*** Records for this task ***

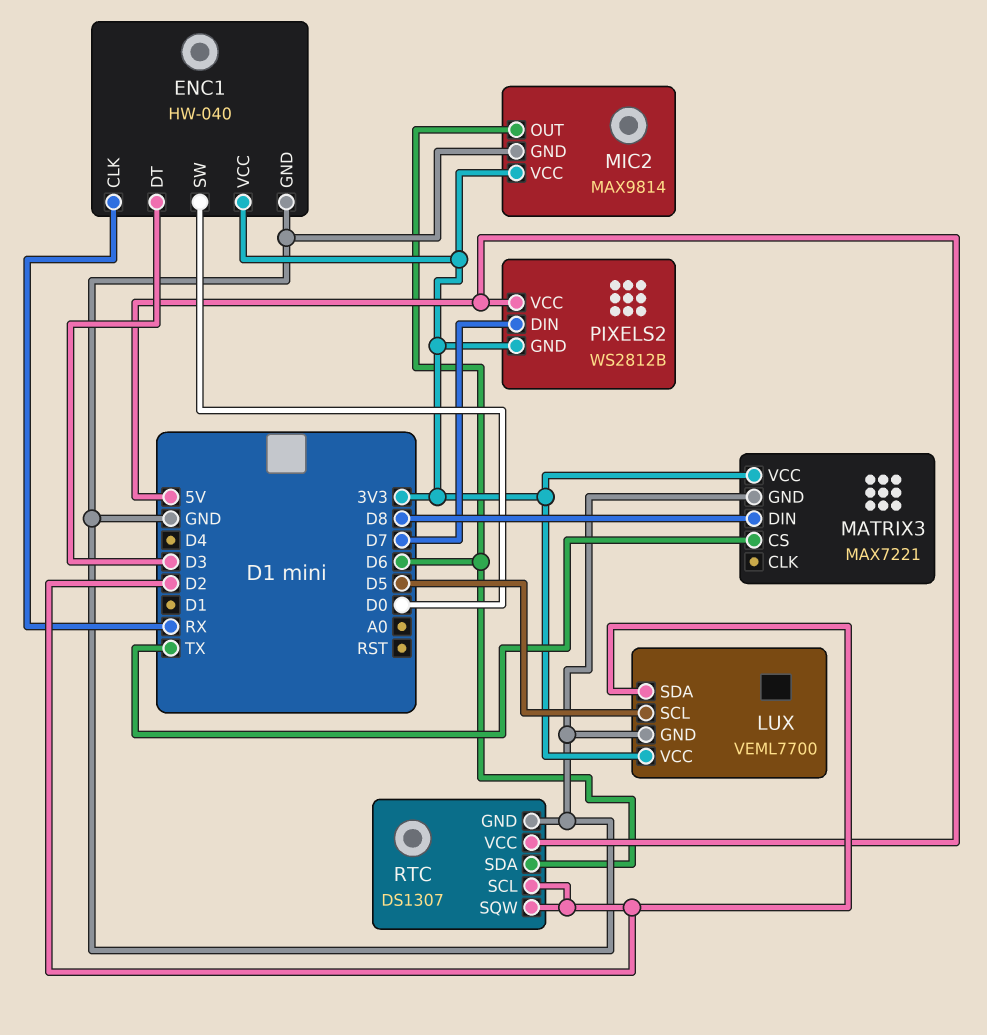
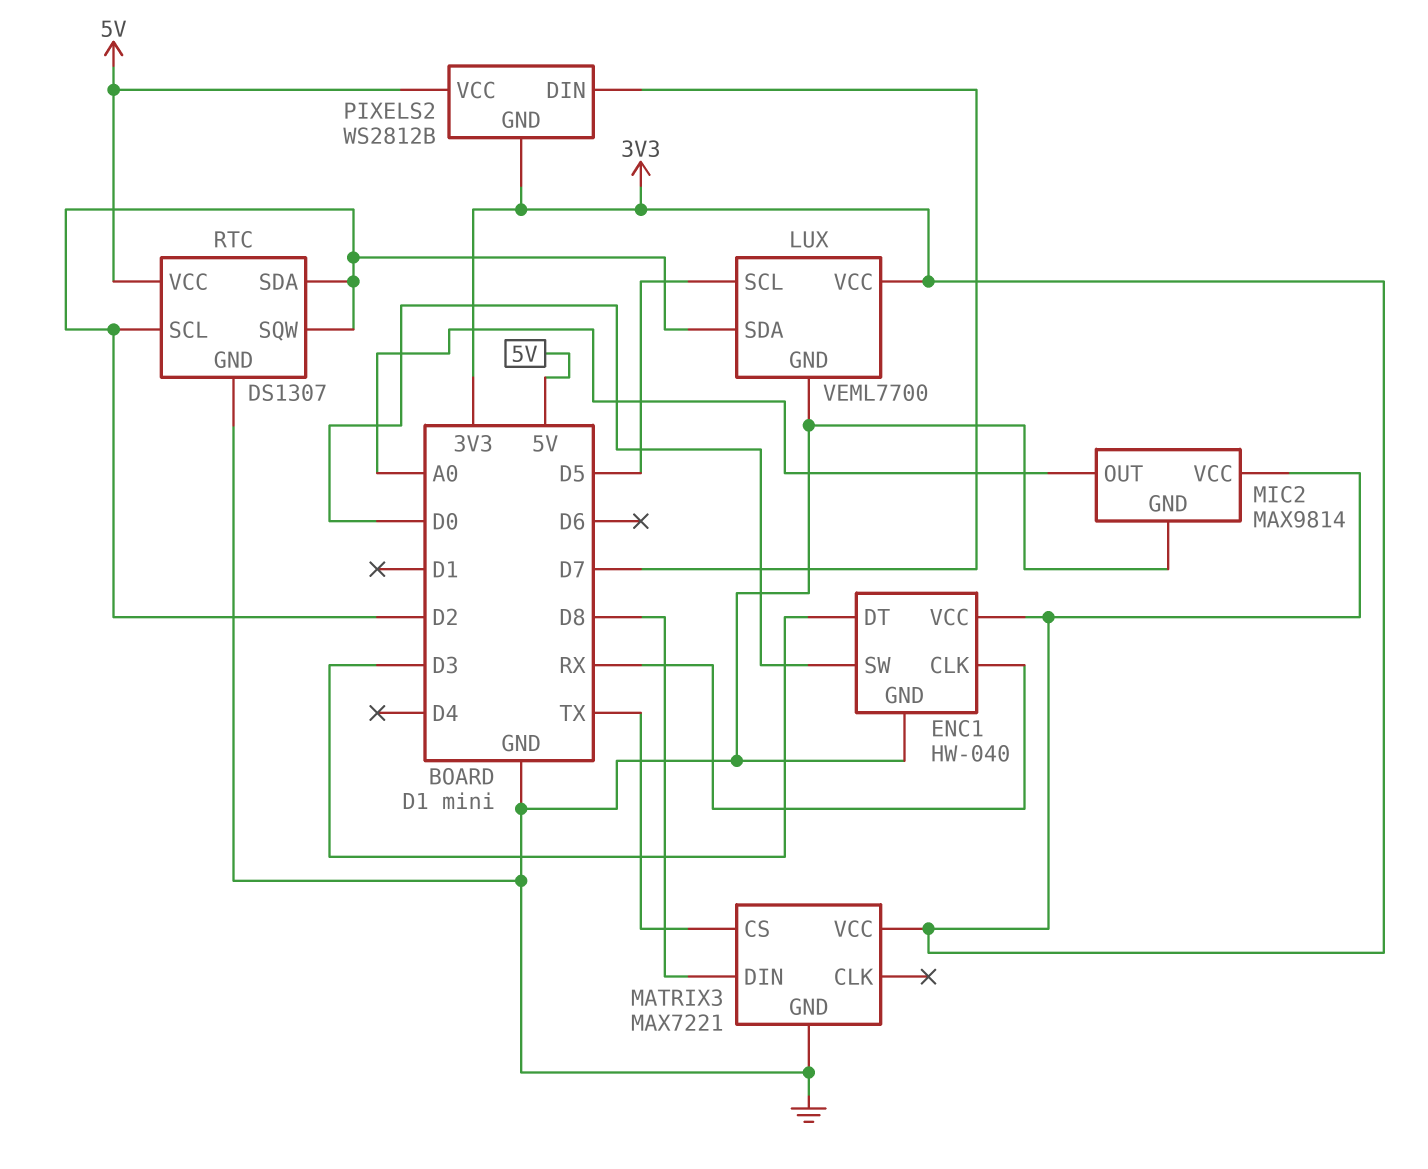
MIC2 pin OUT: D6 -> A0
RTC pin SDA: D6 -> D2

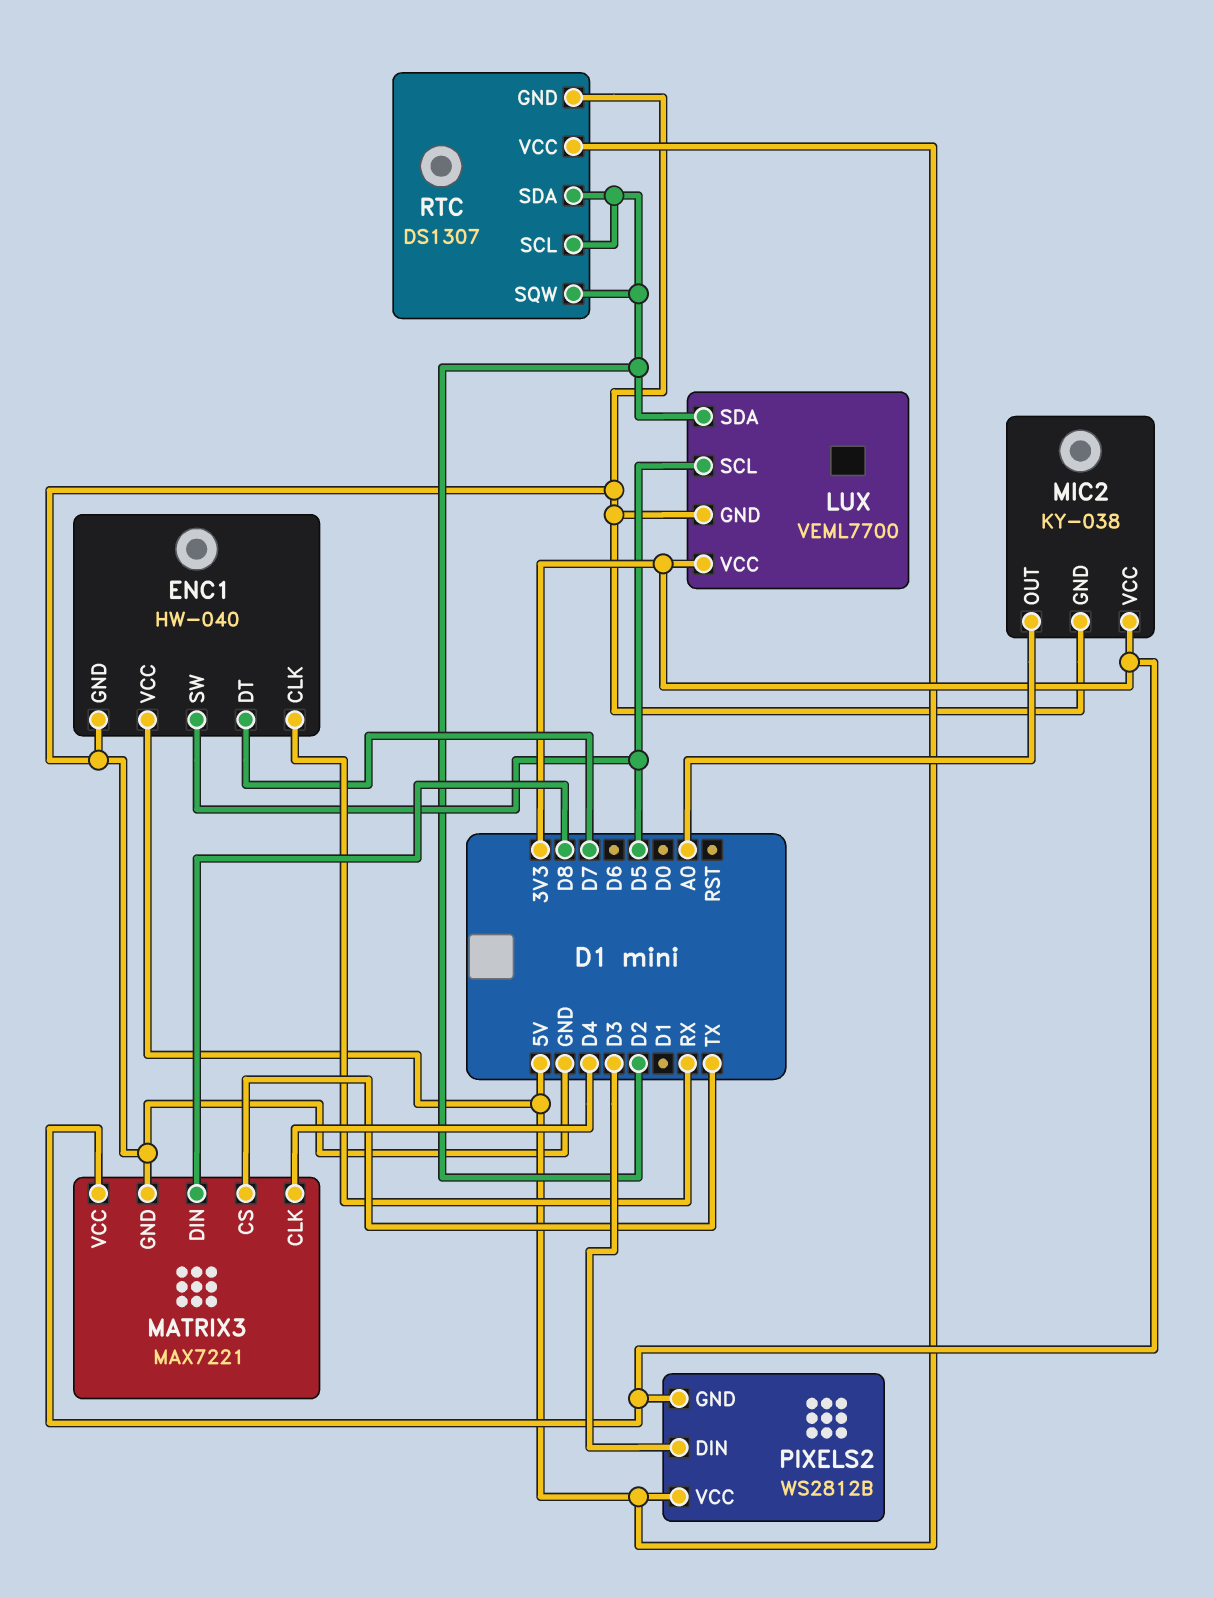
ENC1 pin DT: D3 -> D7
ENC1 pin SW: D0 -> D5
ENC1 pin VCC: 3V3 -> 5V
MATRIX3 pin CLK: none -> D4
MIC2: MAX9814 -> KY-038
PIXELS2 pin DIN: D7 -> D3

***
*** Records for this task ***

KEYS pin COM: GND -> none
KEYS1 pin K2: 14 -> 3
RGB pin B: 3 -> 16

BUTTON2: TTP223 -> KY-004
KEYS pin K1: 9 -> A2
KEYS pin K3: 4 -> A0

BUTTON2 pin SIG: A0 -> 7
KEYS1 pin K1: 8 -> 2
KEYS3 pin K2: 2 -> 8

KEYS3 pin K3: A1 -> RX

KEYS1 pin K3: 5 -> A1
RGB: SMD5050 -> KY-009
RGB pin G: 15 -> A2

***
*** Records for this task ***

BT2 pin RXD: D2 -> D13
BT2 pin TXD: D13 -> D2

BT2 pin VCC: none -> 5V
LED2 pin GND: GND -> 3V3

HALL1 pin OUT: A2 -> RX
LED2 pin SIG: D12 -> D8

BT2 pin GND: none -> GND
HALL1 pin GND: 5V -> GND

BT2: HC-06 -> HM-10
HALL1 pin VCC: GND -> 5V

***

Task objective - The word "none" appears in some lines of the records. Please work out how many and reply with that number only.

Solved exercise - 4